THE PROBLEM
Set all the entries down once more, with nothing altered.

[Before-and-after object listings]
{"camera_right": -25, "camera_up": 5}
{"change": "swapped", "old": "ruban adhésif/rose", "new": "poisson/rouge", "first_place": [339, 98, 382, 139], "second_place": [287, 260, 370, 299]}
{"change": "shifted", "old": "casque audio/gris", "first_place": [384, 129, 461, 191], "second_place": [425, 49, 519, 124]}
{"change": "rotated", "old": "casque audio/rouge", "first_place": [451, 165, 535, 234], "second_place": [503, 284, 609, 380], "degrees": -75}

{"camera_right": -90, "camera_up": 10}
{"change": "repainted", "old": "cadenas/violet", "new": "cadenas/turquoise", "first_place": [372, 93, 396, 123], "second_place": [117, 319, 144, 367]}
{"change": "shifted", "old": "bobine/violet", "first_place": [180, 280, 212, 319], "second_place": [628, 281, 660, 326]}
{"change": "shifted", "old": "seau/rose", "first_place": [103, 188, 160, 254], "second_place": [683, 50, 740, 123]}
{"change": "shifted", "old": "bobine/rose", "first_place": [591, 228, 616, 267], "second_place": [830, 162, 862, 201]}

RESPONSE FOR THIS EXERCISE
{"camera_right": -25, "camera_up": 5}
{"change": "swapped", "old": "ruban adhésif/rose", "new": "poisson/rouge", "first_place": [339, 98, 382, 139], "second_place": [287, 260, 370, 299]}
{"change": "shifted", "old": "casque audio/gris", "first_place": [384, 129, 461, 191], "second_place": [425, 49, 519, 124]}
{"change": "rotated", "old": "casque audio/rouge", "first_place": [451, 165, 535, 234], "second_place": [503, 284, 609, 380], "degrees": -75}

{"camera_right": -90, "camera_up": 10}
{"change": "repainted", "old": "cadenas/violet", "new": "cadenas/turquoise", "first_place": [372, 93, 396, 123], "second_place": [117, 319, 144, 367]}
{"change": "shifted", "old": "bobine/violet", "first_place": [180, 280, 212, 319], "second_place": [628, 281, 660, 326]}
{"change": "shifted", "old": "seau/rose", "first_place": [103, 188, 160, 254], "second_place": [683, 50, 740, 123]}
{"change": "shifted", "old": "bobine/rose", "first_place": [591, 228, 616, 267], "second_place": [830, 162, 862, 201]}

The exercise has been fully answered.